*TASK STATEMENT*. Word for word, copy the lines beginning at the one with "TFT pin SCK: D9 -> D5" and ending at the last line below; pictures stay out.

*EXERCISE DATA*.
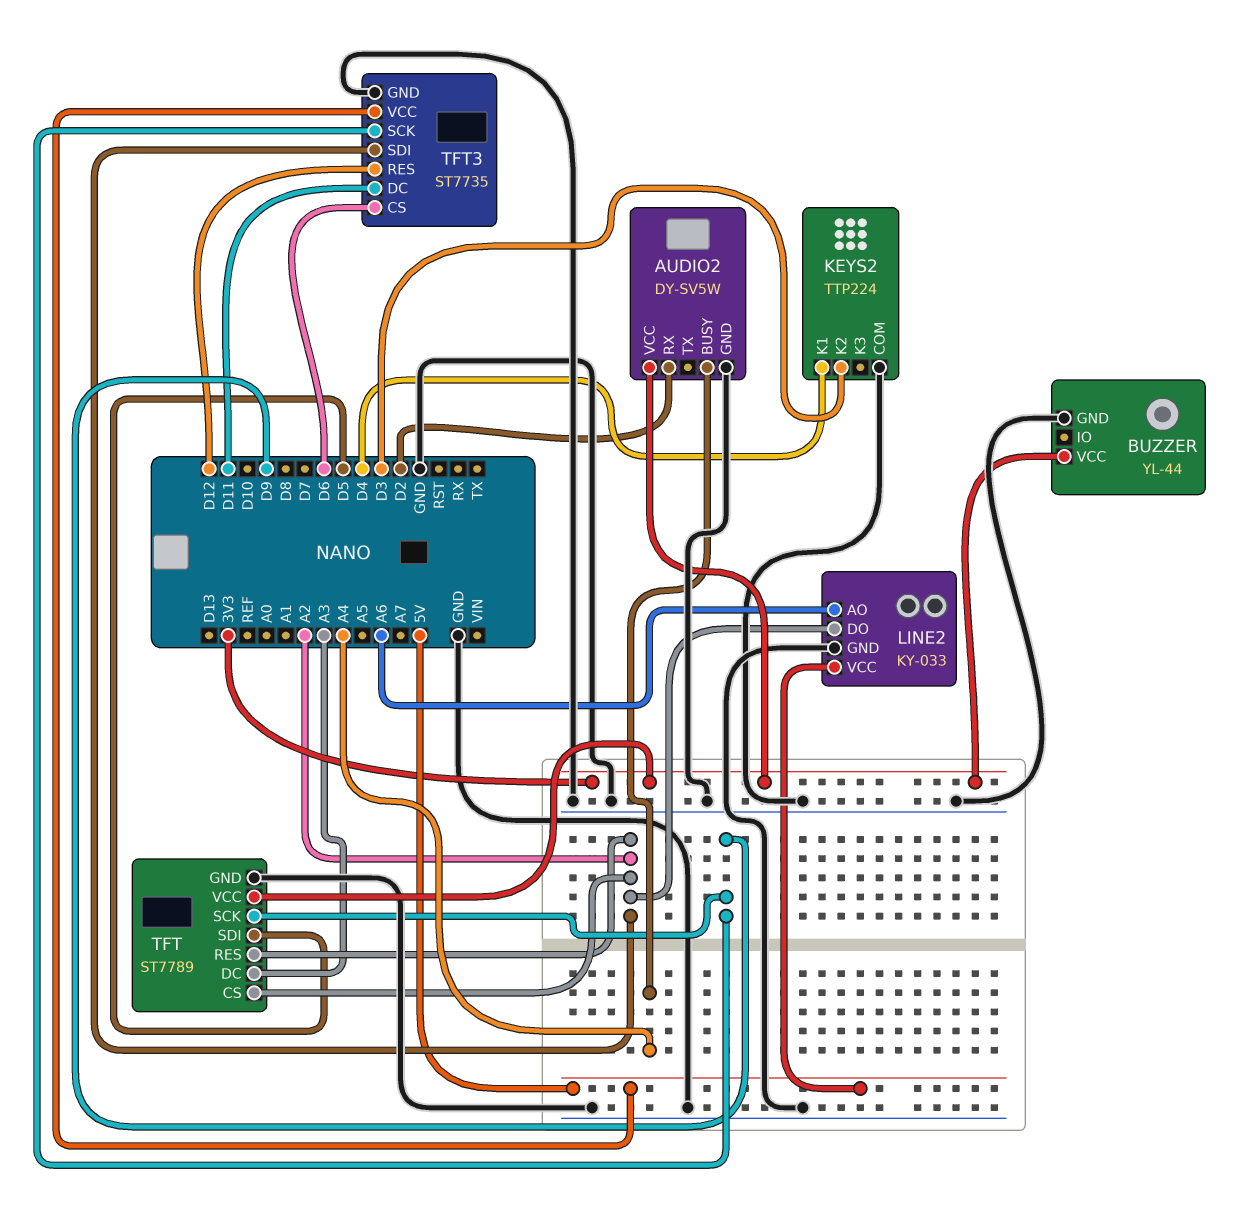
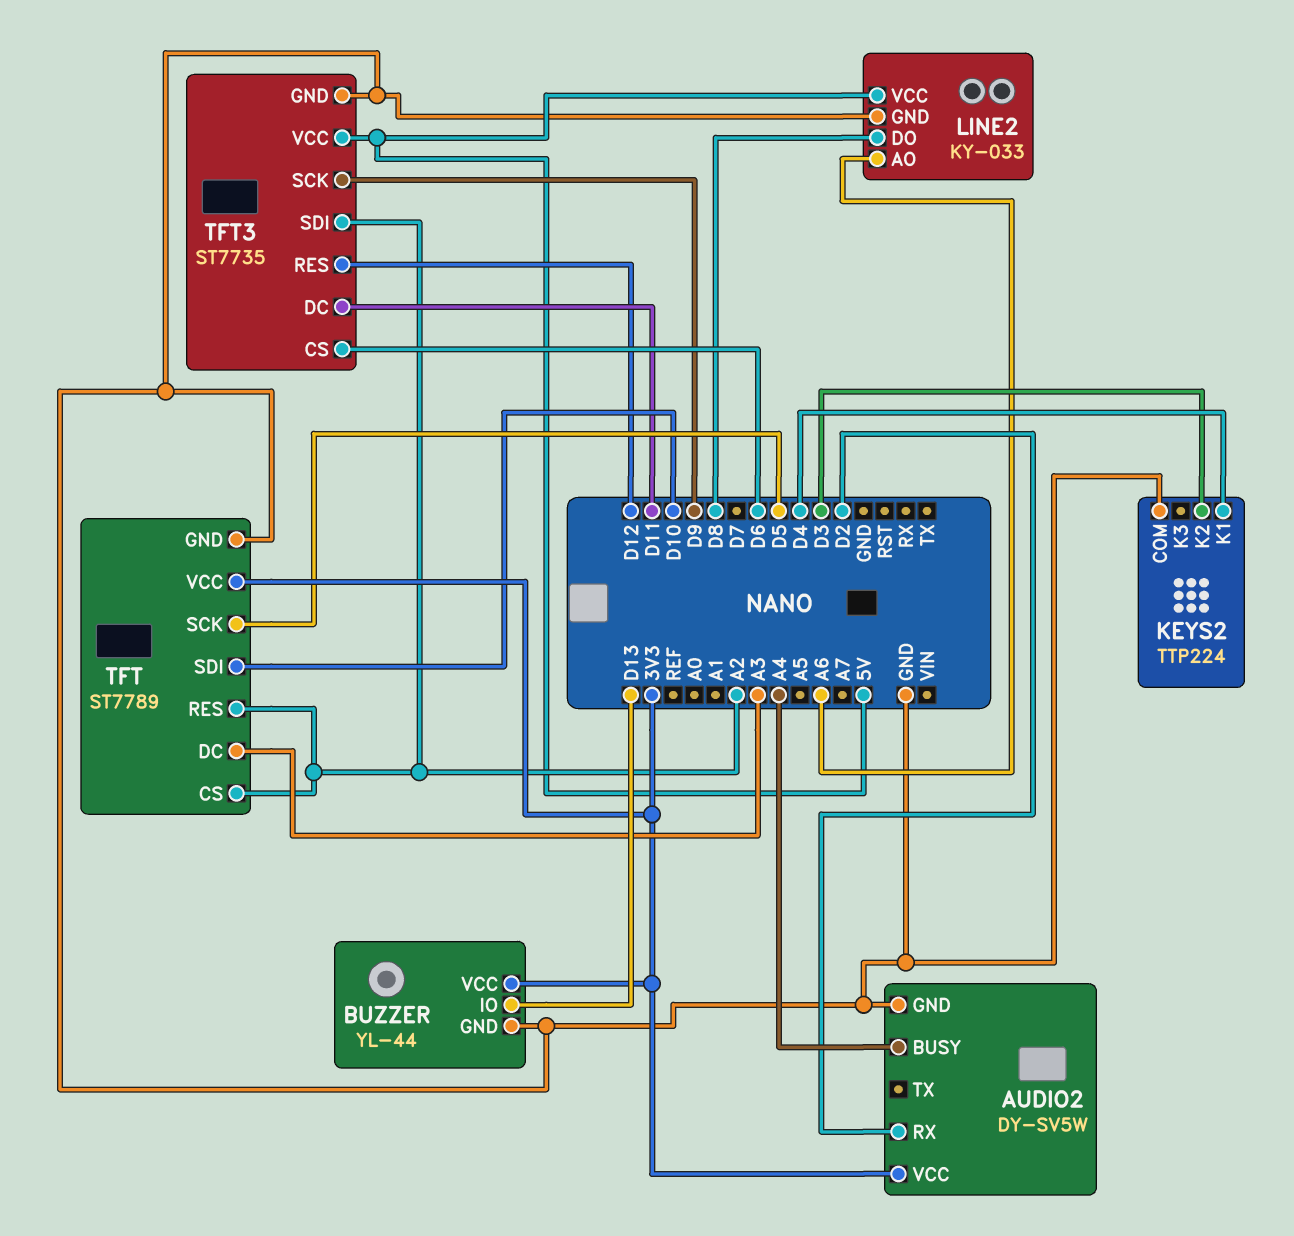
BUZZER pin IO: none -> D13
LINE2 pin DO: A2 -> D8
TFT pin SCK: D9 -> D5
TFT pin SDI: D5 -> D10

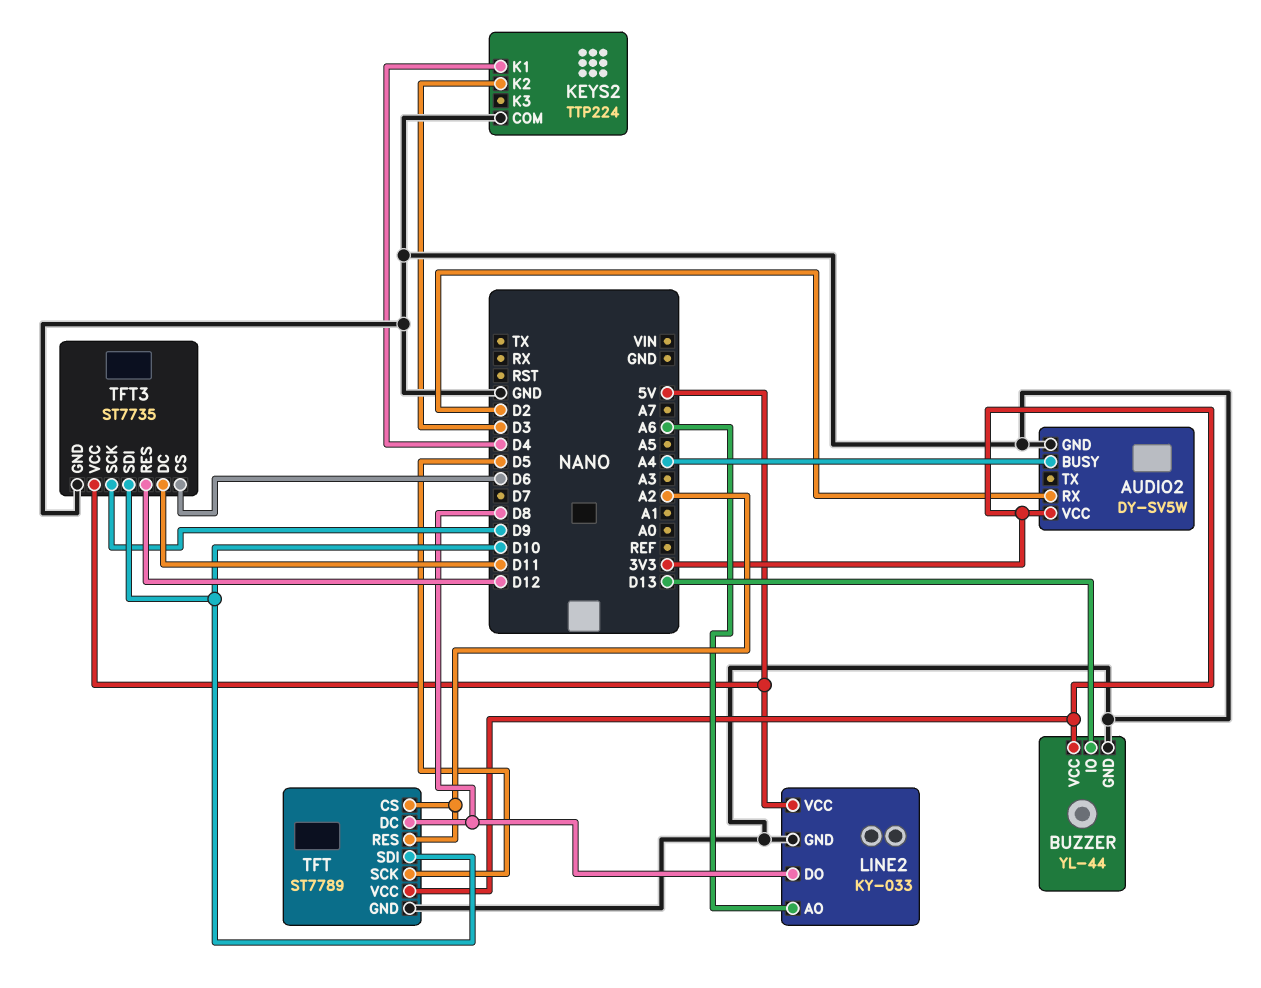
TFT pin DC: A3 -> D8
TFT3 pin SDI: A2 -> D10

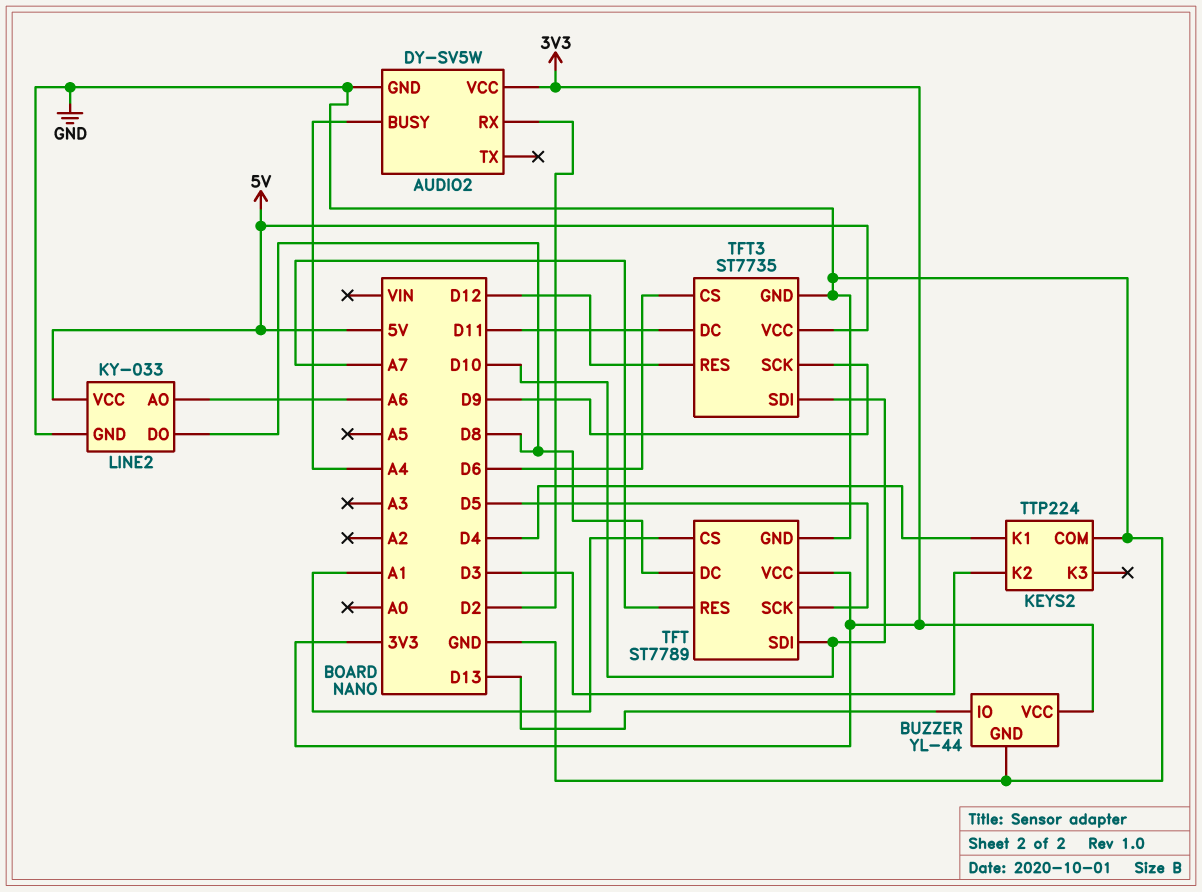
TFT pin CS: A2 -> A1
TFT pin RES: A2 -> A7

*YOUR SOLUTION*.
TFT pin SCK: D9 -> D5
TFT pin SDI: D5 -> D10

TFT pin DC: A3 -> D8
TFT3 pin SDI: A2 -> D10

TFT pin CS: A2 -> A1
TFT pin RES: A2 -> A7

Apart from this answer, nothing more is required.